Assignment:
Write out, word for word, every line in the data below from the one containing "pink scissors: 8 -> 10" to the one containing "yellow carrot: 9 -> 8", both of them included.

Data to use:
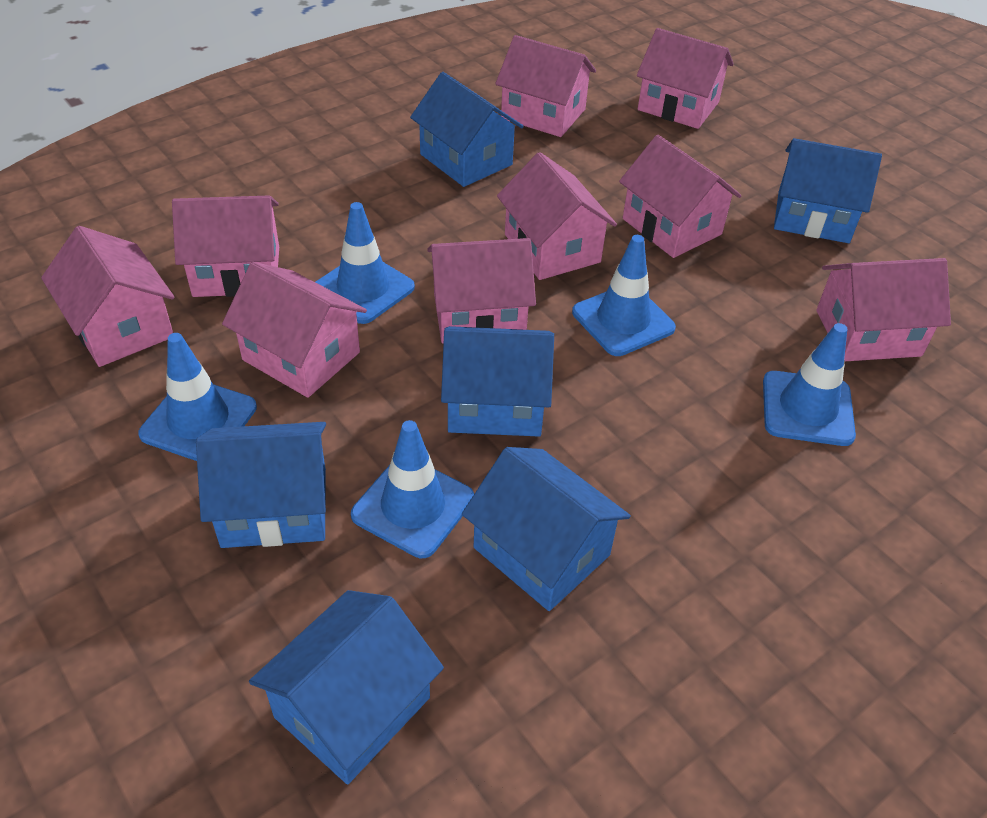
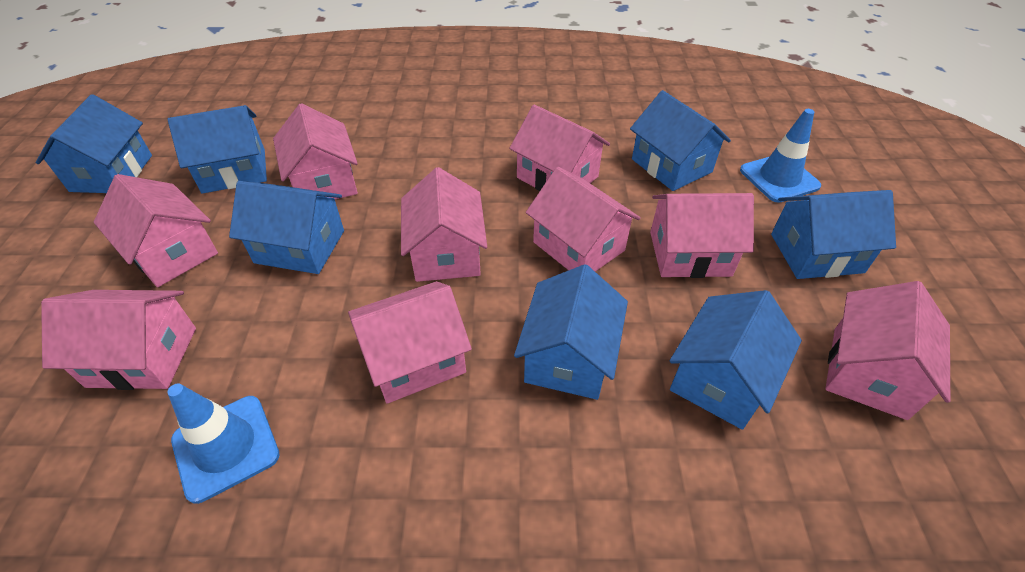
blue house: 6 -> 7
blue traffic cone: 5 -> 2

...

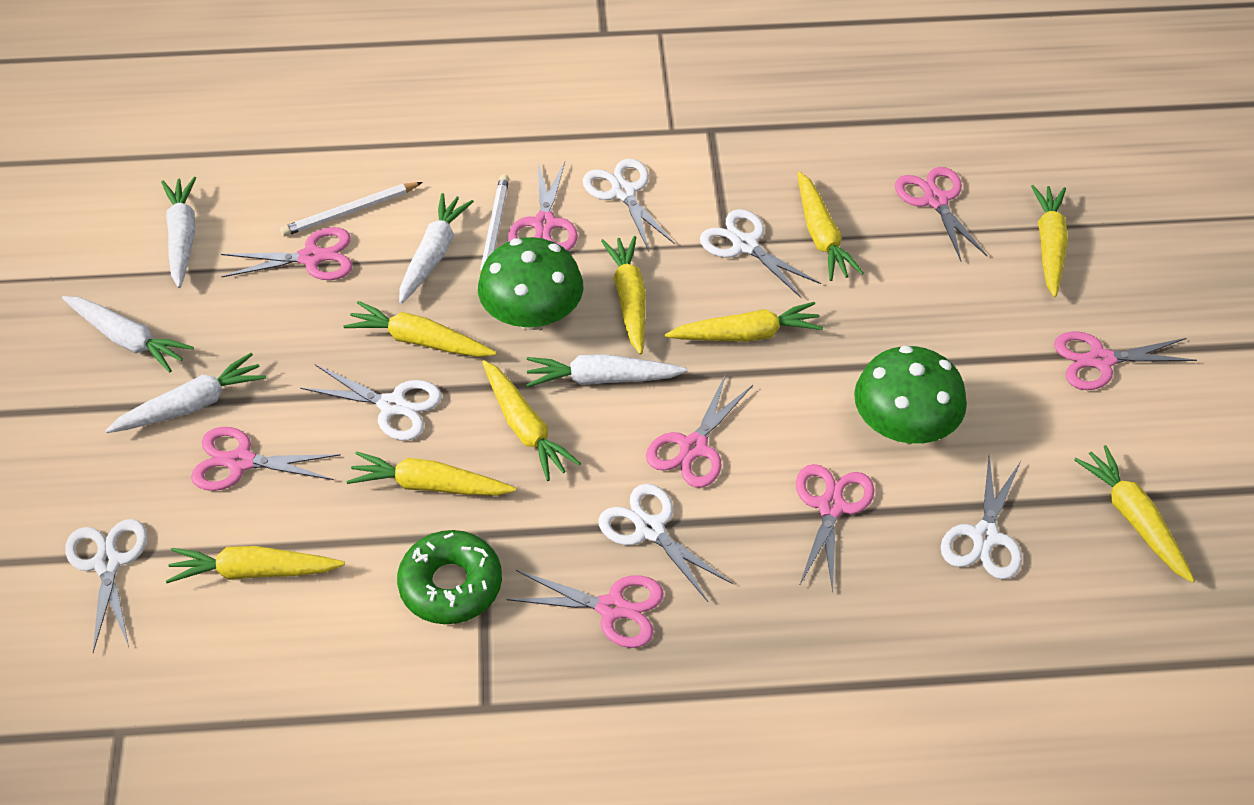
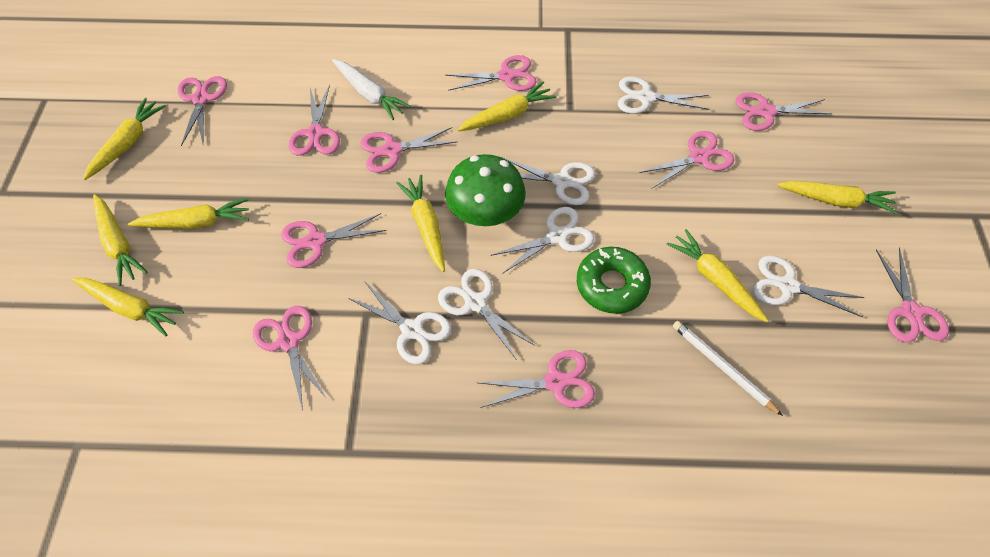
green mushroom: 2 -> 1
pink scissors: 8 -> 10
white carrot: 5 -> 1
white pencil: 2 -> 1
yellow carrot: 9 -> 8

Task result:
pink scissors: 8 -> 10
white carrot: 5 -> 1
white pencil: 2 -> 1
yellow carrot: 9 -> 8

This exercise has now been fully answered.